[Start of section]

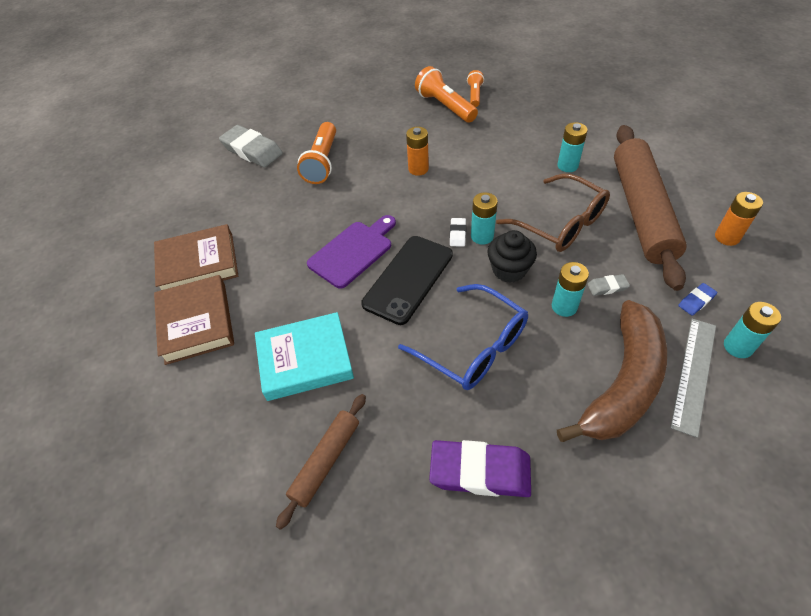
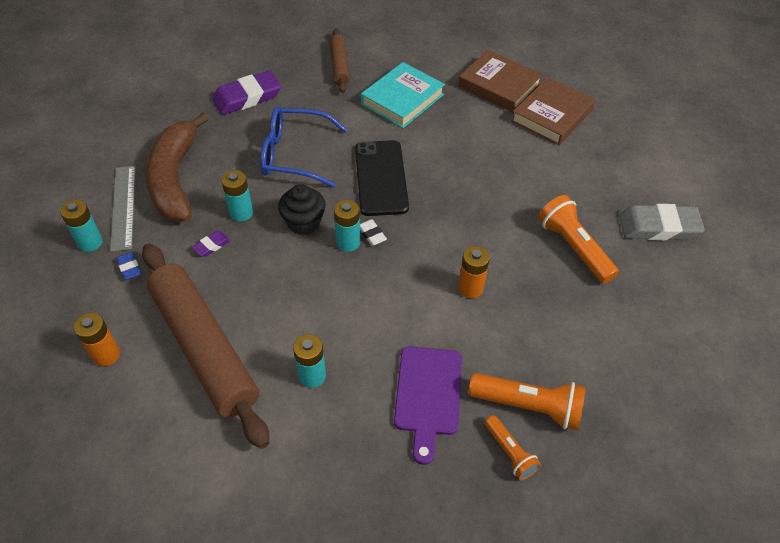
camera: 140 degrees right, 0 degrees up
(353, 252) = (446, 178): purple cutting board -> purple cutting board (428, 395)
(561, 224) = (281, 291): brown glasses -> none
(607, 287) = (211, 246): grey eraser -> purple eraser
(696, 301) = (129, 267): blue eraser -> blue eraser turned 45 degrees counterclockwise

[End of section]

WORK REQUIRED -> Looking at each line of the records, count the ones where the word "degrees" appears, and report only the count.

EXERCISE RESPONSE -> 2